Source data

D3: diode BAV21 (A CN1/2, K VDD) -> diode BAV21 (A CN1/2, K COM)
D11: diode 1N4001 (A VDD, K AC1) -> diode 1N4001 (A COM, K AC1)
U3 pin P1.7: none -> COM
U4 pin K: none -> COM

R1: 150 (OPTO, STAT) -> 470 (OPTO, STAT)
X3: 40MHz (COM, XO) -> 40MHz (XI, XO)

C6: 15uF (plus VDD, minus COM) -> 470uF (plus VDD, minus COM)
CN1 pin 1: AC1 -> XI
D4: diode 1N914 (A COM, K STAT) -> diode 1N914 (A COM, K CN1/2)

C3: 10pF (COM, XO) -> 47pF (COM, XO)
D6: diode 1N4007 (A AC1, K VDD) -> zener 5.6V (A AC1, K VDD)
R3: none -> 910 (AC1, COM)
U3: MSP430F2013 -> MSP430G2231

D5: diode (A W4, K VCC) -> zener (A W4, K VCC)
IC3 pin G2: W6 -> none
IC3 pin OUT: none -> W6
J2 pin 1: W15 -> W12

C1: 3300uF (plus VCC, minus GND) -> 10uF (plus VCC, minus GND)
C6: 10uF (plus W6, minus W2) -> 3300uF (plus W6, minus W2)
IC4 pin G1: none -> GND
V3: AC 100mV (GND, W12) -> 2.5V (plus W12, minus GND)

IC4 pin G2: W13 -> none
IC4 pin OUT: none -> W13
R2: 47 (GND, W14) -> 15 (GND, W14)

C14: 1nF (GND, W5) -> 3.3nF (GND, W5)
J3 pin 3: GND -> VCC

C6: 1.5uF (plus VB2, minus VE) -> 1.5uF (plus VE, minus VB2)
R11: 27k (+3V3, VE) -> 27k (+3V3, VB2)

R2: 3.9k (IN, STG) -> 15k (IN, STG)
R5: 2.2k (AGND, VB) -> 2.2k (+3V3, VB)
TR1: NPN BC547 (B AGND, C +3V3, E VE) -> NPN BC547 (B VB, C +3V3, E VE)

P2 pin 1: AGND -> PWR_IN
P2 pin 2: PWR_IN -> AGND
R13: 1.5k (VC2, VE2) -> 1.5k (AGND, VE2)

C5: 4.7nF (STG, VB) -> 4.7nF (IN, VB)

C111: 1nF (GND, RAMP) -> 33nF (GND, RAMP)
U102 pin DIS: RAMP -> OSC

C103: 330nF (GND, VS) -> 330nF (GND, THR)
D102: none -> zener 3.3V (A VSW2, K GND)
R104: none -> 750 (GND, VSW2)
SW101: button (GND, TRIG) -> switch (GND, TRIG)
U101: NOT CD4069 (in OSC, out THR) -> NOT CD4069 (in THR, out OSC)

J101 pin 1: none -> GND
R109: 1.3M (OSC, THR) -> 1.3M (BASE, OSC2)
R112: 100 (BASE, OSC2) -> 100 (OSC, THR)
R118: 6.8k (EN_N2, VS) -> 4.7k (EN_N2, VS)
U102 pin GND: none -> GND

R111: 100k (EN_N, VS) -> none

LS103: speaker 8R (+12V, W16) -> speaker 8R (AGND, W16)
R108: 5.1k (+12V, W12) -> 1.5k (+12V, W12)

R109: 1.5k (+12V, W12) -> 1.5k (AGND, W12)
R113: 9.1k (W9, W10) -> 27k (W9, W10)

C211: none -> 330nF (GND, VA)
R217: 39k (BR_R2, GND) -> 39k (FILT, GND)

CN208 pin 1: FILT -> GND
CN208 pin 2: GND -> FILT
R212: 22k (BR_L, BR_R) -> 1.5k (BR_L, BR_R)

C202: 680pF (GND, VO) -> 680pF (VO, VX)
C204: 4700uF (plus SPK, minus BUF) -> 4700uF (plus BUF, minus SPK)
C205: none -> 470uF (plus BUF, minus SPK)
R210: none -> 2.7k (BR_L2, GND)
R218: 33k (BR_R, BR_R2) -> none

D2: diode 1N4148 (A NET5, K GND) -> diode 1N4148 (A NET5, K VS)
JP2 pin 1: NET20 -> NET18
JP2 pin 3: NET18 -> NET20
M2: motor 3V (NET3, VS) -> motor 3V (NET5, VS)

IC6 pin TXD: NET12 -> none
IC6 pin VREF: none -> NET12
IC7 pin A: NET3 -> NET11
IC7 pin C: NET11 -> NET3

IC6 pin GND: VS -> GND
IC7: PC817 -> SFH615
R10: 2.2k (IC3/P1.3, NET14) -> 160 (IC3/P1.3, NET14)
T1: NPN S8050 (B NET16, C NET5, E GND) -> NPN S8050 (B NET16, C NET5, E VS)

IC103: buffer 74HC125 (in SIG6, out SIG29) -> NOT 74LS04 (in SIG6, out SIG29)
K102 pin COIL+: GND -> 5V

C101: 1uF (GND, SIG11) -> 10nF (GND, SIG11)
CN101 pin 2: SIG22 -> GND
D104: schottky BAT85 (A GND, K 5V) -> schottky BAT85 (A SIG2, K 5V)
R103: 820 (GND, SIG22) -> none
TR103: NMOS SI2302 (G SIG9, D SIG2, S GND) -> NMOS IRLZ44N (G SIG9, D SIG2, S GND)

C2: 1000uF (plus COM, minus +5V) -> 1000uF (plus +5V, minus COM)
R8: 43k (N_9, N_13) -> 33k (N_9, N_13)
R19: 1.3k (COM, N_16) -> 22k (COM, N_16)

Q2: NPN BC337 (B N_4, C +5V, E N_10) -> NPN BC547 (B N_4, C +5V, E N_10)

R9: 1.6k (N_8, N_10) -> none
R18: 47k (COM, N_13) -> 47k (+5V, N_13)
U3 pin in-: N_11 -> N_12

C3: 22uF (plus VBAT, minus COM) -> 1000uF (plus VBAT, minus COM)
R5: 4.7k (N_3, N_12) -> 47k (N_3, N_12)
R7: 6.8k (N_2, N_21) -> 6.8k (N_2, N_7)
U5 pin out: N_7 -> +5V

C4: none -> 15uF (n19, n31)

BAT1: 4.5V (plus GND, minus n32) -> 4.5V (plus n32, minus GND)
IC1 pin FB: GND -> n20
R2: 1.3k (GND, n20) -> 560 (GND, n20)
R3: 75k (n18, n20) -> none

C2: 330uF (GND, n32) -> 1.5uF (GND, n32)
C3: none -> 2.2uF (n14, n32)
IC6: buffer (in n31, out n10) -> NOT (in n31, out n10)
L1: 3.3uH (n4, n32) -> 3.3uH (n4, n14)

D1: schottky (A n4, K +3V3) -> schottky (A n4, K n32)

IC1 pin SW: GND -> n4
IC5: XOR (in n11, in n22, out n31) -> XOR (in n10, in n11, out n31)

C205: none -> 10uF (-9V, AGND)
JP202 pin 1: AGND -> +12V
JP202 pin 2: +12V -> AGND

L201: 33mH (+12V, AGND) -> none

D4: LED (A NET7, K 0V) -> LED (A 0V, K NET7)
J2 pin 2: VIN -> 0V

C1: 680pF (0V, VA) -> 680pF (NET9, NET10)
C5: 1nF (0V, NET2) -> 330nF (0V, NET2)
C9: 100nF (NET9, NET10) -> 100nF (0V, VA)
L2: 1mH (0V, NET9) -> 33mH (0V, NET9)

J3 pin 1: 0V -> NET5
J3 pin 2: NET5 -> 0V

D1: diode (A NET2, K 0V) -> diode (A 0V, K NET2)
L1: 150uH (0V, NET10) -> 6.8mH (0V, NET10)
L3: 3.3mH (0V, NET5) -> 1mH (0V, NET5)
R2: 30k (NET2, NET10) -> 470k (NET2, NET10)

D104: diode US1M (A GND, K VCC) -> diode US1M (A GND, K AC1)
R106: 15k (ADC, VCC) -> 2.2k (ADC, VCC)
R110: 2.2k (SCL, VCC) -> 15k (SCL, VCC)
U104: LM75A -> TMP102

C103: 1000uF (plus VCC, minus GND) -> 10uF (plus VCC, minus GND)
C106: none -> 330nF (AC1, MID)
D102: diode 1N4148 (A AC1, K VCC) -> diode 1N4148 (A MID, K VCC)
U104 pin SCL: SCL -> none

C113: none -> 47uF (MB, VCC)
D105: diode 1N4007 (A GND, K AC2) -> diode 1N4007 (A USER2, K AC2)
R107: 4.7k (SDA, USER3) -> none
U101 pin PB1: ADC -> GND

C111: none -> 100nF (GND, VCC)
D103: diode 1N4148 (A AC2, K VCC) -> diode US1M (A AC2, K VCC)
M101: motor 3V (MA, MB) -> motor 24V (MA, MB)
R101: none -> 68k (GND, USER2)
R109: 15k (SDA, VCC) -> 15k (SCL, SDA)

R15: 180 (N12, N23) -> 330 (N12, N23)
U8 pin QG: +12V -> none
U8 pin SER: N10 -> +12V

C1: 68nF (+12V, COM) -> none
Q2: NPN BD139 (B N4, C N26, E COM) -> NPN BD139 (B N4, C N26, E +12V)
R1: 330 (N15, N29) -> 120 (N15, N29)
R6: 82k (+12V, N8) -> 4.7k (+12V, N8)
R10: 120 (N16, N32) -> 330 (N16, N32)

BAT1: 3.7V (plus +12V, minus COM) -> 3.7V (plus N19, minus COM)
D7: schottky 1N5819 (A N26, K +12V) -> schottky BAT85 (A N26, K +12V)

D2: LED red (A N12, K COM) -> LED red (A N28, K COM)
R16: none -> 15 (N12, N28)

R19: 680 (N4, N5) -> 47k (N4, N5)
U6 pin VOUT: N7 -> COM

#### [Your assignment]
Copying word for word, give each line of the data above from the first one through the line containing "CN1 pin 1: AC1 -> XI", and nothing else.

#### [Response area]
D3: diode BAV21 (A CN1/2, K VDD) -> diode BAV21 (A CN1/2, K COM)
D11: diode 1N4001 (A VDD, K AC1) -> diode 1N4001 (A COM, K AC1)
U3 pin P1.7: none -> COM
U4 pin K: none -> COM

R1: 150 (OPTO, STAT) -> 470 (OPTO, STAT)
X3: 40MHz (COM, XO) -> 40MHz (XI, XO)

C6: 15uF (plus VDD, minus COM) -> 470uF (plus VDD, minus COM)
CN1 pin 1: AC1 -> XI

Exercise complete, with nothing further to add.